··· Input
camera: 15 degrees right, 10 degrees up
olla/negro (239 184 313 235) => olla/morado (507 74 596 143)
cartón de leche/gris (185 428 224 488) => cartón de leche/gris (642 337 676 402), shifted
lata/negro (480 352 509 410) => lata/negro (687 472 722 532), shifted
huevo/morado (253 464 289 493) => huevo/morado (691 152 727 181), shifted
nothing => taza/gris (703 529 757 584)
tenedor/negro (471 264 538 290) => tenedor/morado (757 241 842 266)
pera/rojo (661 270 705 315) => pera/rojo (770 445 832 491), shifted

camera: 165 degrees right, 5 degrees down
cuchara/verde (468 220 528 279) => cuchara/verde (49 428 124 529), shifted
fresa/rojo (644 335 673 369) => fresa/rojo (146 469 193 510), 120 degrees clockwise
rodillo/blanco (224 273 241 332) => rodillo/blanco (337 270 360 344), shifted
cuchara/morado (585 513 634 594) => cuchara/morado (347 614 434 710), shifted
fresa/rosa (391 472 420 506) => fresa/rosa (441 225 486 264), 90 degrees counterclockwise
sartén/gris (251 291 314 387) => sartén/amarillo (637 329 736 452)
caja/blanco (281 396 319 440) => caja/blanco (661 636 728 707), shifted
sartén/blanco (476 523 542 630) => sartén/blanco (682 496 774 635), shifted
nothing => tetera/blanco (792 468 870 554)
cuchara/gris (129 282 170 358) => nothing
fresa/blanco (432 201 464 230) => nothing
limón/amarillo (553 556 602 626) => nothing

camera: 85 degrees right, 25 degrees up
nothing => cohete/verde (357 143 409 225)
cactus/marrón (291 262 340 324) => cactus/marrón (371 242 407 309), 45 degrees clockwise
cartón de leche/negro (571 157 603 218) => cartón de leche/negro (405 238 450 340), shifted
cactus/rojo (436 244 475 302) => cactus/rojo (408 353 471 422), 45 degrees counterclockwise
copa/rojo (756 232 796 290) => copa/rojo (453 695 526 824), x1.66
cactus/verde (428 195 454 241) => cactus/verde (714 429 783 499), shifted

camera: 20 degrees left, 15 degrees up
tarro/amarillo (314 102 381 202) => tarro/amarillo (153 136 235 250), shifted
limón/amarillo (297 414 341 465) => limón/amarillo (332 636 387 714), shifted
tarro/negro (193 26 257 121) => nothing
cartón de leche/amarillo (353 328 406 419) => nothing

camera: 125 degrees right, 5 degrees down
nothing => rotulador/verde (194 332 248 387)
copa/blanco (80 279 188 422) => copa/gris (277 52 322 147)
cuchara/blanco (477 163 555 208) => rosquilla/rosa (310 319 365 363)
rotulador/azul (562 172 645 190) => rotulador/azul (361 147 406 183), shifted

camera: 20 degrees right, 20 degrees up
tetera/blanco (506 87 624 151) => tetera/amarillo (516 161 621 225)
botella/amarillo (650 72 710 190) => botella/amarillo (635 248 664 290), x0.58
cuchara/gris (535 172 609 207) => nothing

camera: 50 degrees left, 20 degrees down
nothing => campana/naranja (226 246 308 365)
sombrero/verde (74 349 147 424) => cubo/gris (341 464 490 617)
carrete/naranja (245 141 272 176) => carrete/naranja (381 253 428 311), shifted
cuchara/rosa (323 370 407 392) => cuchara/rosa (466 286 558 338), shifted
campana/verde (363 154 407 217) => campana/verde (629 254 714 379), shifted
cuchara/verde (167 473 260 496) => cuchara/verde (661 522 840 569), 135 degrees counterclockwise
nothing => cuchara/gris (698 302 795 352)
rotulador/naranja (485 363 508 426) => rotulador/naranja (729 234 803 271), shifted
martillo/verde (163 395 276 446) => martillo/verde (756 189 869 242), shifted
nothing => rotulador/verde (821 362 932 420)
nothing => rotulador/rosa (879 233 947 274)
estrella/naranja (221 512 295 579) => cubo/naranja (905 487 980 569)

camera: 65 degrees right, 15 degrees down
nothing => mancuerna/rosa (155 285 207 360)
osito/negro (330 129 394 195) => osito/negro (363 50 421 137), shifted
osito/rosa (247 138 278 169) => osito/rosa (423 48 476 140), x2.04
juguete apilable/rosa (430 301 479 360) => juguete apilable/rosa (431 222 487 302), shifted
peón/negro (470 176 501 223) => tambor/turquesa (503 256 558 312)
······
* About this task
Restate exactly the records above from their first line through the line that holds "nothing => taza/gris (703 529 757 584)", please, including both and leaving out all others.

* Answer section
camera: 15 degrees right, 10 degrees up
olla/negro (239 184 313 235) => olla/morado (507 74 596 143)
cartón de leche/gris (185 428 224 488) => cartón de leche/gris (642 337 676 402), shifted
lata/negro (480 352 509 410) => lata/negro (687 472 722 532), shifted
huevo/morado (253 464 289 493) => huevo/morado (691 152 727 181), shifted
nothing => taza/gris (703 529 757 584)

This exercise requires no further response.